*** Data shown ***
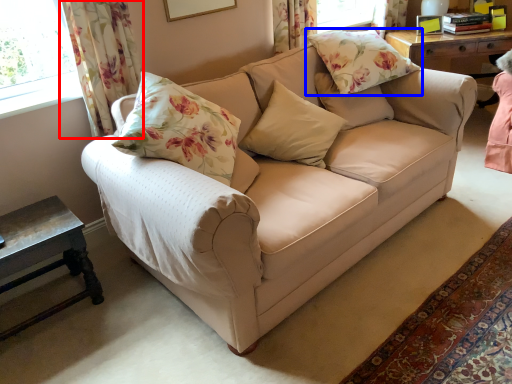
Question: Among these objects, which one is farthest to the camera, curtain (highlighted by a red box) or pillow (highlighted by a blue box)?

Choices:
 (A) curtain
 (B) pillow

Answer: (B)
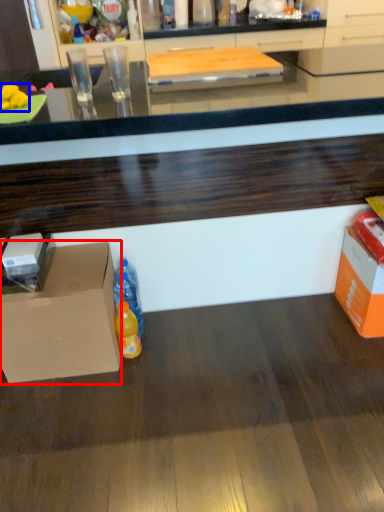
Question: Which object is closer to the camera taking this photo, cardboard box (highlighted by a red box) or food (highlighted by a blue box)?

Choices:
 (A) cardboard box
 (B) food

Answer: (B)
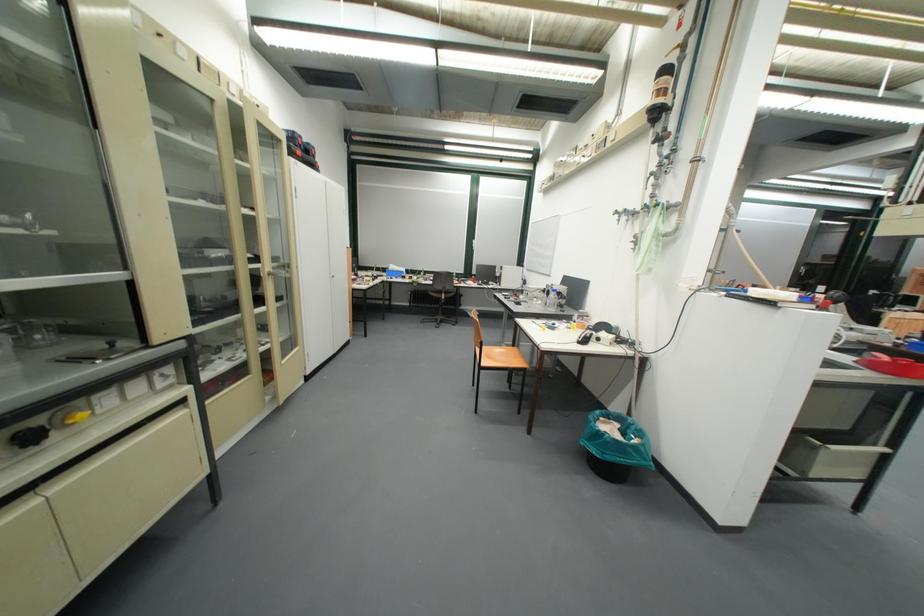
*** End of Data shown ***
*** Data shown ***
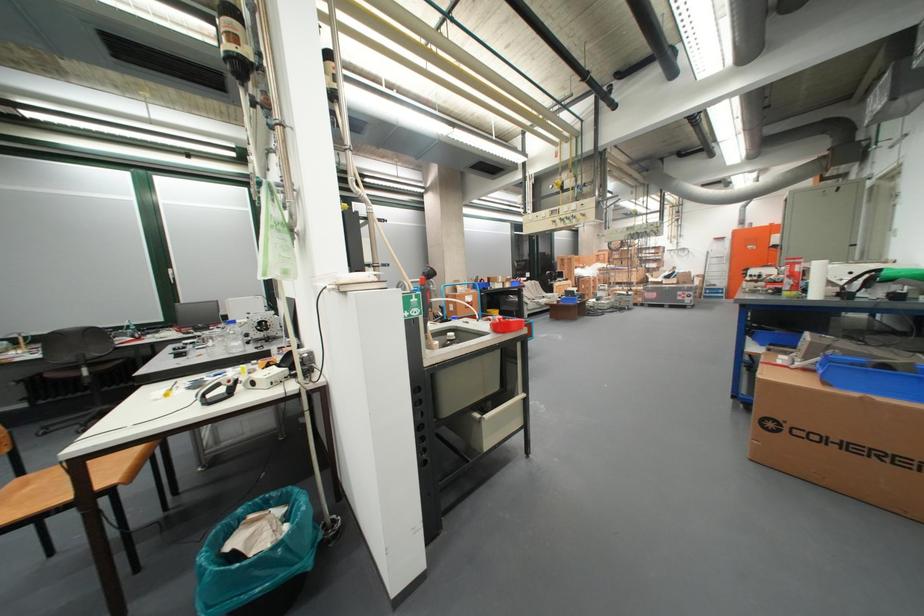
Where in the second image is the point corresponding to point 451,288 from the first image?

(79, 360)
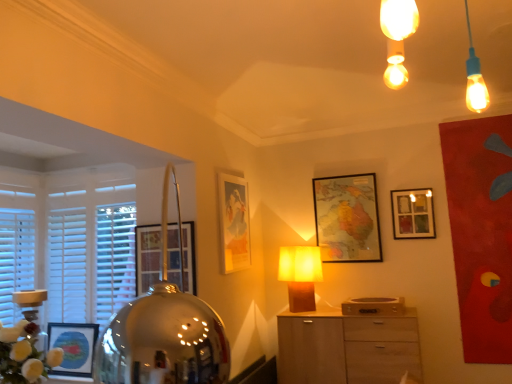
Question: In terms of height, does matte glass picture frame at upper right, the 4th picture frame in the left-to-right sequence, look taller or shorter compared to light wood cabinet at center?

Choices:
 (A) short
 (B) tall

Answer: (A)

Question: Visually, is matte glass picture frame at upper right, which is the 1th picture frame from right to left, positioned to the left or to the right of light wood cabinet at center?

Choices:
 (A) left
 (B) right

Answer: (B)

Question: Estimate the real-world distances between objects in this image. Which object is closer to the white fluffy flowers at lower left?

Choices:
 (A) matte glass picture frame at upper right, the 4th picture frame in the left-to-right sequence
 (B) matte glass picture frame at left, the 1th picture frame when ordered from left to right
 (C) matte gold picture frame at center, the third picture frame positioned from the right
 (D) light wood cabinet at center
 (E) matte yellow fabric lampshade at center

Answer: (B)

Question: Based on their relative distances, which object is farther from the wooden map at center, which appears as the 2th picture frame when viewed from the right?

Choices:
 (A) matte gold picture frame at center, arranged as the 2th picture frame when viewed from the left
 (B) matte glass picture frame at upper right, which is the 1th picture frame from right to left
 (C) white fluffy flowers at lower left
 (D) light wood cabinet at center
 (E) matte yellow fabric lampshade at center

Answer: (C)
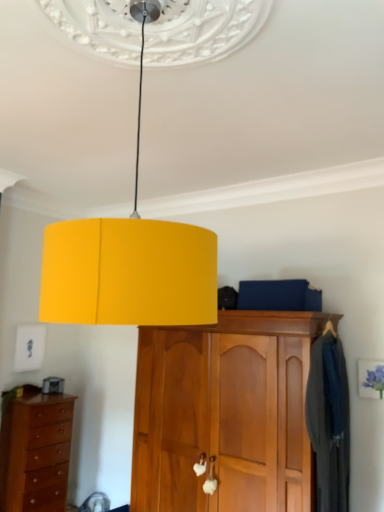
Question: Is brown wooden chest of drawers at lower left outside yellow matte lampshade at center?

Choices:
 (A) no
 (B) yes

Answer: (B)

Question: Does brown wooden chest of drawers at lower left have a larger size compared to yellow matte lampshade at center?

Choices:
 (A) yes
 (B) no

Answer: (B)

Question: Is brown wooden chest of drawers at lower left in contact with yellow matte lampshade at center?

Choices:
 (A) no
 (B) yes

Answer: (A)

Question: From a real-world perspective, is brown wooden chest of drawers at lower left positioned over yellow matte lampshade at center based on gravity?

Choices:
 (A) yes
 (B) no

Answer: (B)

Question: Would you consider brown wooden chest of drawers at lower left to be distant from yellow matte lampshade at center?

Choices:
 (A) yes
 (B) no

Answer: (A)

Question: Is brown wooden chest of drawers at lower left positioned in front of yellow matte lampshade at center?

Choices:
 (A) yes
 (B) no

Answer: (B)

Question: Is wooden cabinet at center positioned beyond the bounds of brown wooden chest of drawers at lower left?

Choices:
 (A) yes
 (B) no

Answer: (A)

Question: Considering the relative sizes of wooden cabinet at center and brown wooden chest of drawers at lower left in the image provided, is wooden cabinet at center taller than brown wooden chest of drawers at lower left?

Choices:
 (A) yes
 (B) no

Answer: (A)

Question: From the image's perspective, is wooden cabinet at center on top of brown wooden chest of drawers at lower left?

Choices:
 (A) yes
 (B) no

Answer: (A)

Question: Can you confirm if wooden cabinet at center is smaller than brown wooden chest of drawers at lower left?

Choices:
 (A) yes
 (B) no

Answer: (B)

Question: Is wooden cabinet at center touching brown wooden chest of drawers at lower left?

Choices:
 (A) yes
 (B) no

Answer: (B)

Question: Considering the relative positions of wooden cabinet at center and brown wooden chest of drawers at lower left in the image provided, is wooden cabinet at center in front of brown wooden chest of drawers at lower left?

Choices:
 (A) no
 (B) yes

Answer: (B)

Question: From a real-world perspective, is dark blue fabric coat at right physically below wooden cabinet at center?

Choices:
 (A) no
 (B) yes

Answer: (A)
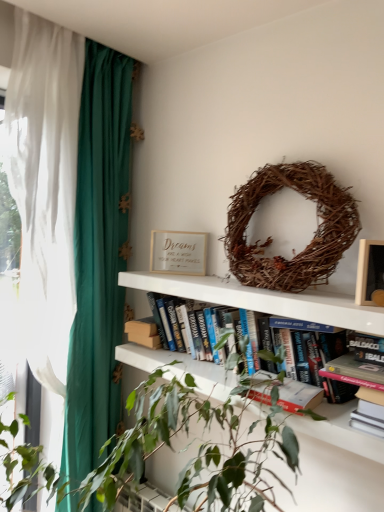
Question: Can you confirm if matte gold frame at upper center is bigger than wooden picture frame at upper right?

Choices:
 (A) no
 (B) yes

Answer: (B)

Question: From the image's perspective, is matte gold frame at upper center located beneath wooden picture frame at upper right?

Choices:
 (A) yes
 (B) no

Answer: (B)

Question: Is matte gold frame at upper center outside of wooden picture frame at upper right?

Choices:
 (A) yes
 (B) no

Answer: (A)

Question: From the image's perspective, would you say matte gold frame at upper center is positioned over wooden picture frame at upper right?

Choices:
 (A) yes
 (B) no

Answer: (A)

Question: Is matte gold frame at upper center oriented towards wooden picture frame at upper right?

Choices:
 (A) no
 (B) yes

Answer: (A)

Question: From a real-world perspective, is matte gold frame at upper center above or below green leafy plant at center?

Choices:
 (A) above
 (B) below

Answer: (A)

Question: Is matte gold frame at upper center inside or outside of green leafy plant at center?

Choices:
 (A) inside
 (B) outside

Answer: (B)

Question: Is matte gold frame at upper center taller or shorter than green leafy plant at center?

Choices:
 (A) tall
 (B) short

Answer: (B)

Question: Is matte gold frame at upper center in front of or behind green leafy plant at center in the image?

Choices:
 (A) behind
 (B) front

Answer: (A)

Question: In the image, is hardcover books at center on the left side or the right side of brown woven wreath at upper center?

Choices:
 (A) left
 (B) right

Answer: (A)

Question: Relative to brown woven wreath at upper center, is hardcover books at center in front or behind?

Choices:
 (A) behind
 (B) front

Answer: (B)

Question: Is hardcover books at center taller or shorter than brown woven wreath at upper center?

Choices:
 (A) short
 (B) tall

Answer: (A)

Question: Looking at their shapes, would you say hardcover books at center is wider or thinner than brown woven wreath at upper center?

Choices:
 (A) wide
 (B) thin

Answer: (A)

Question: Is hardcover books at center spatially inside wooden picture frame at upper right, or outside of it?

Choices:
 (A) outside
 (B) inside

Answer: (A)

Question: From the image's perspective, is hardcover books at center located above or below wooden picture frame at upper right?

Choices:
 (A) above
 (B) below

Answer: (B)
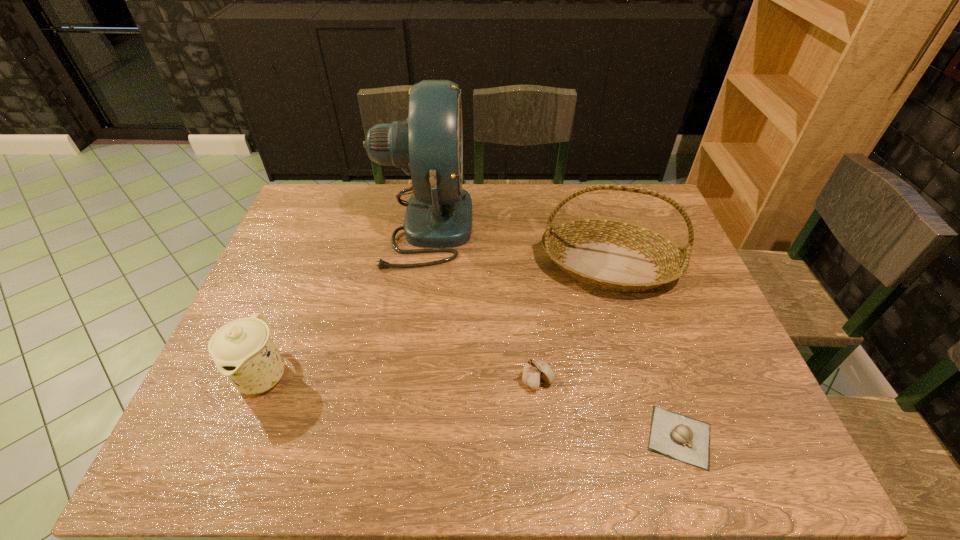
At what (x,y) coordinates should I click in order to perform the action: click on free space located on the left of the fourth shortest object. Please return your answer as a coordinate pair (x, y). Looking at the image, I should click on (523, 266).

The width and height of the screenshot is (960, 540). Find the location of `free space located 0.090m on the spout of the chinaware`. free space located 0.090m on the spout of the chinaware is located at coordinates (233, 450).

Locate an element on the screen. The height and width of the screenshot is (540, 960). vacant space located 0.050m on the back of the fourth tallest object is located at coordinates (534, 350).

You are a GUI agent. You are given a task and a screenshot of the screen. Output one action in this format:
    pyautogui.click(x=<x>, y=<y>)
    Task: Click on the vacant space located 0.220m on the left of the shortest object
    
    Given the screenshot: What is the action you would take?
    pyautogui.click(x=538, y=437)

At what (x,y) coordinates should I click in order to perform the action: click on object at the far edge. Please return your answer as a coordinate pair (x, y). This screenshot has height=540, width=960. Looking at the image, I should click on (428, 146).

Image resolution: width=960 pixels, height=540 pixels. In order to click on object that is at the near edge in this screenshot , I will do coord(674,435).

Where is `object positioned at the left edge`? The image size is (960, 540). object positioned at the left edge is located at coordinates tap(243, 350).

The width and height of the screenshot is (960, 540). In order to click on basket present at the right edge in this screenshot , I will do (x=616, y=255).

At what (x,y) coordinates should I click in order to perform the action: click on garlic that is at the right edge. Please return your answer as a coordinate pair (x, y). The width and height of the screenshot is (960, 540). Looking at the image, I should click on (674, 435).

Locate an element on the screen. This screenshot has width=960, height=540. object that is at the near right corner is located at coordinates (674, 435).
*** End of Data shown ***
*** Data shown ***
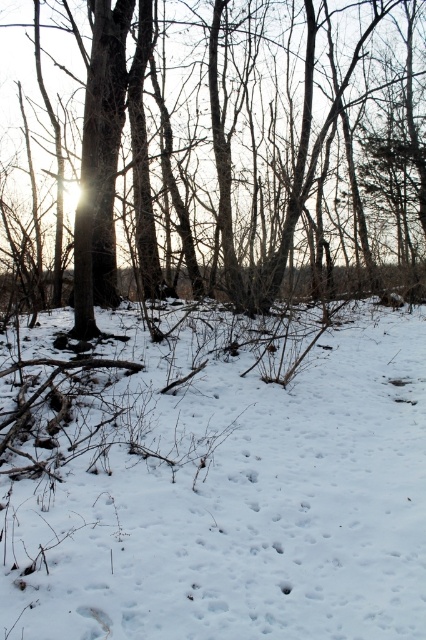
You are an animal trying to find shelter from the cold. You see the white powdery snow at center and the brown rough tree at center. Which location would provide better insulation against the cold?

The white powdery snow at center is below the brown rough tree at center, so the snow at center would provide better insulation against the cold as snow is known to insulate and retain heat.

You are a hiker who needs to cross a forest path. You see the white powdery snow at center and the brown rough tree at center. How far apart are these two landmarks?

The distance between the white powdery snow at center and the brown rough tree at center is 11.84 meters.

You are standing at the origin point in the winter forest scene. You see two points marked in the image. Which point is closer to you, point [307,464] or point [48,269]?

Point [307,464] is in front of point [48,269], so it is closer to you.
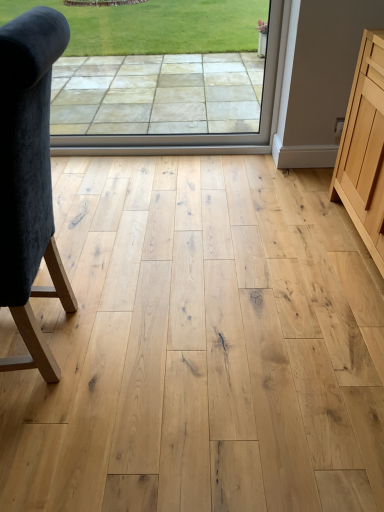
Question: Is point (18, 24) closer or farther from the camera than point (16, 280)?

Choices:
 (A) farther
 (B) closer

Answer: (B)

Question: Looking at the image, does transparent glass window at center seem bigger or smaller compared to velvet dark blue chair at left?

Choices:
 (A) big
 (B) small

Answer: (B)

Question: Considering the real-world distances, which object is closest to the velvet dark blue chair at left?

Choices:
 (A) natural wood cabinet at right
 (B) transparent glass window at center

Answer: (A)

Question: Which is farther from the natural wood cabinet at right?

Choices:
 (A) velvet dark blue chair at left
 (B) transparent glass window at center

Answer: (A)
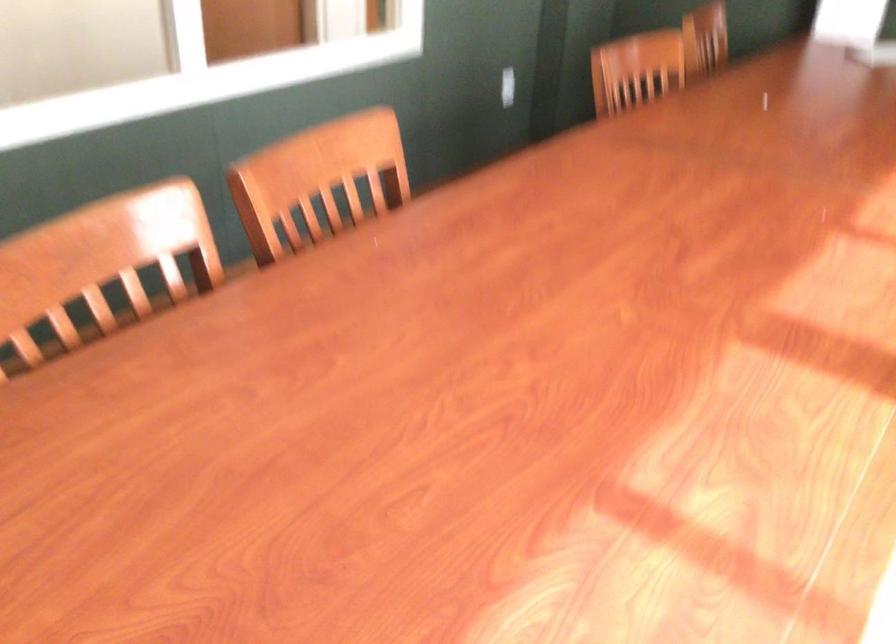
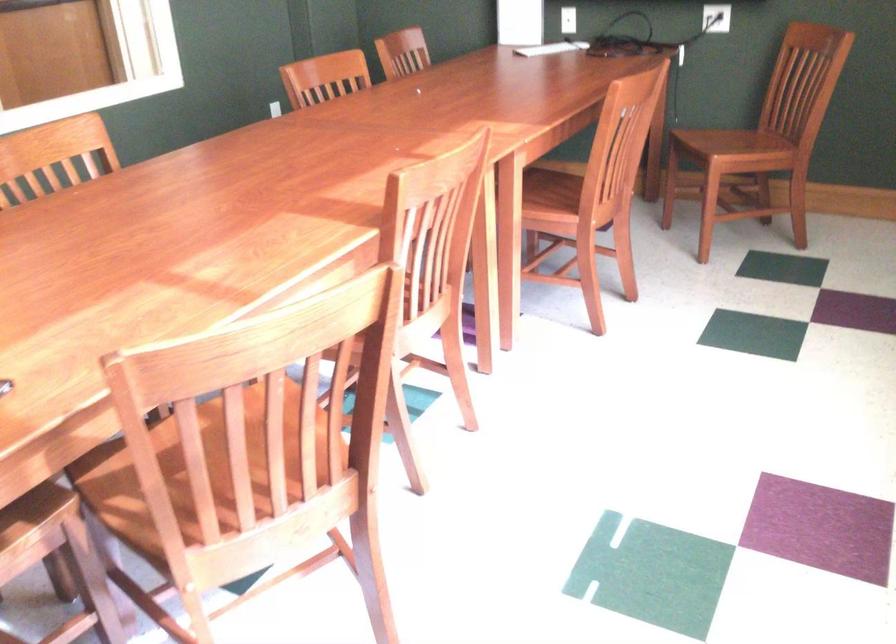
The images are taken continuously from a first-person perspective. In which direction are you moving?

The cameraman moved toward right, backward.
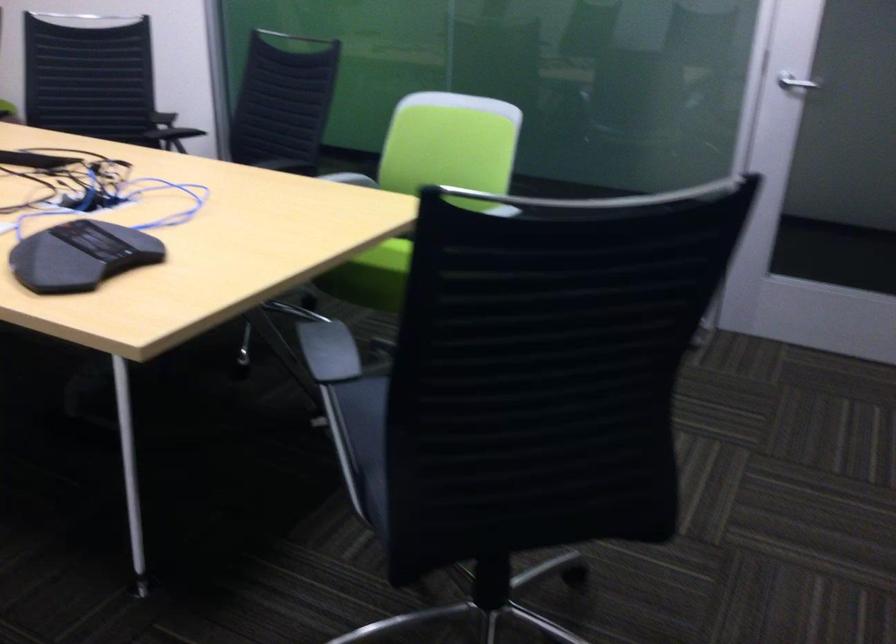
*** End of Data shown ***
> **Exercise prompt**: Output as a JSON list of strings, one per line and skipping blank lines, the lines from the one containing "Question: From the image's perspective, is hardcover" up to and including the one containing "The width and height of the screenshot is (960, 540). In". Leave the pictures out of the list.

> **Solution to the exercise**:
[
  "Question: From the image's perspective, is hardcover books at center located above or below wooden picture frame at upper right?",
  "Choices:",
  " (A) above",
  " (B) below",
  "Answer: (B)",
  "At what (x,y) coordinates should I click in order to perform the action: click on free space located on the left of the fourth shortest object. Please return your answer as a coordinate pair (x, y). Looking at the image, I should click on (523, 266).",
  "The width and height of the screenshot is (960, 540). Find the location of `free space located 0.090m on the spout of the chinaware`. free space located 0.090m on the spout of the chinaware is located at coordinates (233, 450).",
  "Locate an element on the screen. The height and width of the screenshot is (540, 960). vacant space located 0.050m on the back of the fourth tallest object is located at coordinates (534, 350).",
  "You are a GUI agent. You are given a task and a screenshot of the screen. Output one action in this format:",
  "    pyautogui.click(x=<x>, y=<y>)",
  "    Task: Click on the vacant space located 0.220m on the left of the shortest object",
  "    Given the screenshot: What is the action you would take?",
  "    pyautogui.click(x=538, y=437)",
  "At what (x,y) coordinates should I click in order to perform the action: click on object at the far edge. Please return your answer as a coordinate pair (x, y). This screenshot has height=540, width=960. Looking at the image, I should click on (428, 146).",
  "Image resolution: width=960 pixels, height=540 pixels. In order to click on object that is at the near edge in this screenshot , I will do coord(674,435).",
  "Where is `object positioned at the left edge`? The image size is (960, 540). object positioned at the left edge is located at coordinates tap(243, 350).",
  "The width and height of the screenshot is (960, 540). In order to click on basket present at the right edge in this screenshot , I will do (x=616, y=255)."
]